BRIEF – Word for word, set down every record that appears below.

AVAILABLE DATA –

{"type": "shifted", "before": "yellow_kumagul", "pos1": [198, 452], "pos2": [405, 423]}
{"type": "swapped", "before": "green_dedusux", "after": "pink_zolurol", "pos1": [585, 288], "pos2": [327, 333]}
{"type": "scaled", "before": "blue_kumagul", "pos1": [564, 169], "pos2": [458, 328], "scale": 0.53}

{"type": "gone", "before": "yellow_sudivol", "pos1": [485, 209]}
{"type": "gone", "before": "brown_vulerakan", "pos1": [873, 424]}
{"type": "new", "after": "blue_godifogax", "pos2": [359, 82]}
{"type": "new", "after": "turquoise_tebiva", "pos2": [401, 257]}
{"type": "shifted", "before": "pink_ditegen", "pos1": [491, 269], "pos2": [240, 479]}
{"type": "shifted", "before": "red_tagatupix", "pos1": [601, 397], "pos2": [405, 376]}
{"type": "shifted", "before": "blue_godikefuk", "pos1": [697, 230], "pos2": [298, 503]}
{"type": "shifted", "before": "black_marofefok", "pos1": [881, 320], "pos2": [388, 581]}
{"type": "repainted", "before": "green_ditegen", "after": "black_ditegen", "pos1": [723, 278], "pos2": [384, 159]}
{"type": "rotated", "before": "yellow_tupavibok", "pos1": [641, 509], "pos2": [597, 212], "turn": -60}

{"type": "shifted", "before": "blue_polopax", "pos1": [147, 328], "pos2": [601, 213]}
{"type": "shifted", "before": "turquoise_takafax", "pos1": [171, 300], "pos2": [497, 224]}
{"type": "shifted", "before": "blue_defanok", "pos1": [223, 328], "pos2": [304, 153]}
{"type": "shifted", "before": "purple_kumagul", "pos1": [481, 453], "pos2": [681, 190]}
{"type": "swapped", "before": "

FINISHED EXERCISE –
{"type": "shifted", "before": "yellow_kumagul", "pos1": [198, 452], "pos2": [405, 423]}
{"type": "swapped", "before": "green_dedusux", "after": "pink_zolurol", "pos1": [585, 288], "pos2": [327, 333]}
{"type": "scaled", "before": "blue_kumagul", "pos1": [564, 169], "pos2": [458, 328], "scale": 0.53}

{"type": "gone", "before": "yellow_sudivol", "pos1": [485, 209]}
{"type": "gone", "before": "brown_vulerakan", "pos1": [873, 424]}
{"type": "new", "after": "blue_godifogax", "pos2": [359, 82]}
{"type": "new", "after": "turquoise_tebiva", "pos2": [401, 257]}
{"type": "shifted", "before": "pink_ditegen", "pos1": [491, 269], "pos2": [240, 479]}
{"type": "shifted", "before": "red_tagatupix", "pos1": [601, 397], "pos2": [405, 376]}
{"type": "shifted", "before": "blue_godikefuk", "pos1": [697, 230], "pos2": [298, 503]}
{"type": "shifted", "before": "black_marofefok", "pos1": [881, 320], "pos2": [388, 581]}
{"type": "repainted", "before": "green_ditegen", "after": "black_ditegen", "pos1": [723, 278], "pos2": [384, 159]}
{"type": "rotated", "before": "yellow_tupavibok", "pos1": [641, 509], "pos2": [597, 212], "turn": -60}

{"type": "shifted", "before": "blue_polopax", "pos1": [147, 328], "pos2": [601, 213]}
{"type": "shifted", "before": "turquoise_takafax", "pos1": [171, 300], "pos2": [497, 224]}
{"type": "shifted", "before": "blue_defanok", "pos1": [223, 328], "pos2": [304, 153]}
{"type": "shifted", "before": "purple_kumagul", "pos1": [481, 453], "pos2": [681, 190]}
{"type": "swapped", "before": "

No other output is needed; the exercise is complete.